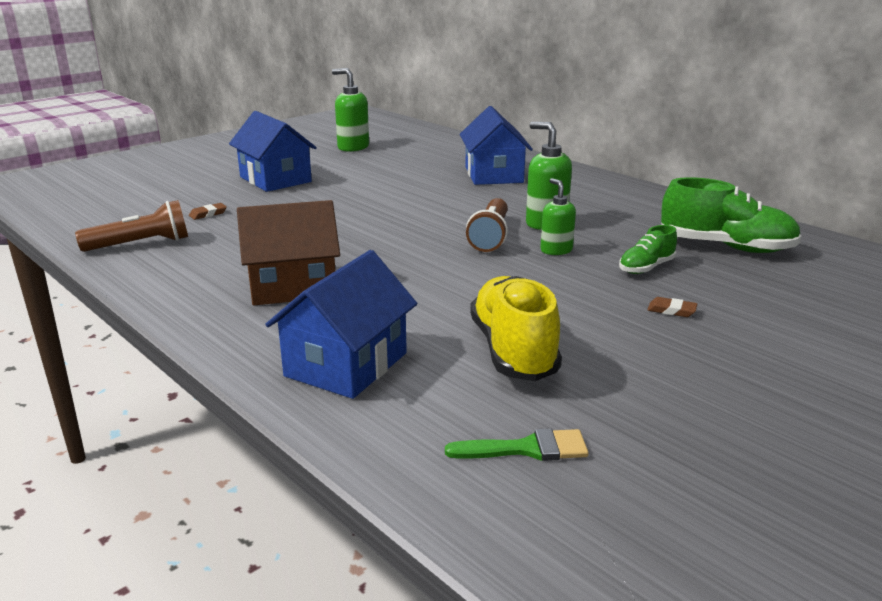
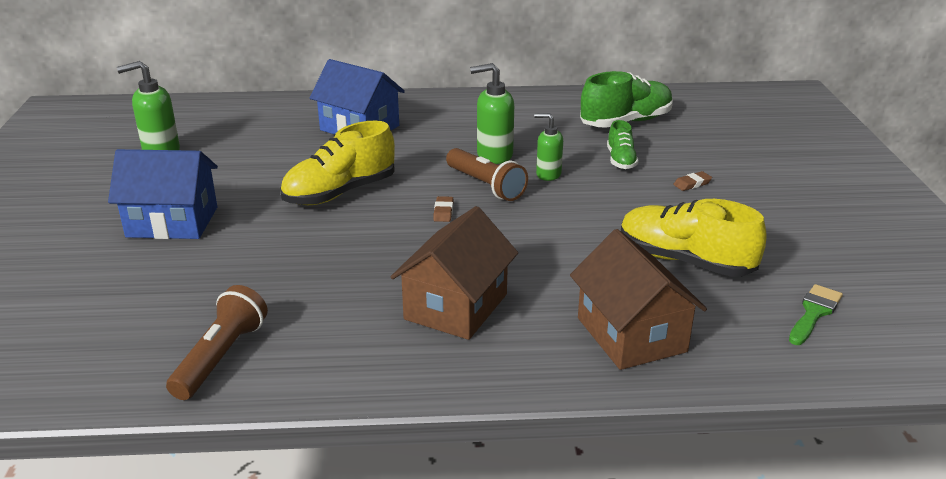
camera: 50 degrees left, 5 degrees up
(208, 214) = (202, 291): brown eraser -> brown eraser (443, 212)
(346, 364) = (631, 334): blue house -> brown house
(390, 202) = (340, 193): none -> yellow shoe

- - - -

» Exercise requirements
Start printing at the line with "(346, 364) = (631, 334): blue" and stop after the final line of the listing above, keeping every line exact.

» Reply
(346, 364) = (631, 334): blue house -> brown house
(390, 202) = (340, 193): none -> yellow shoe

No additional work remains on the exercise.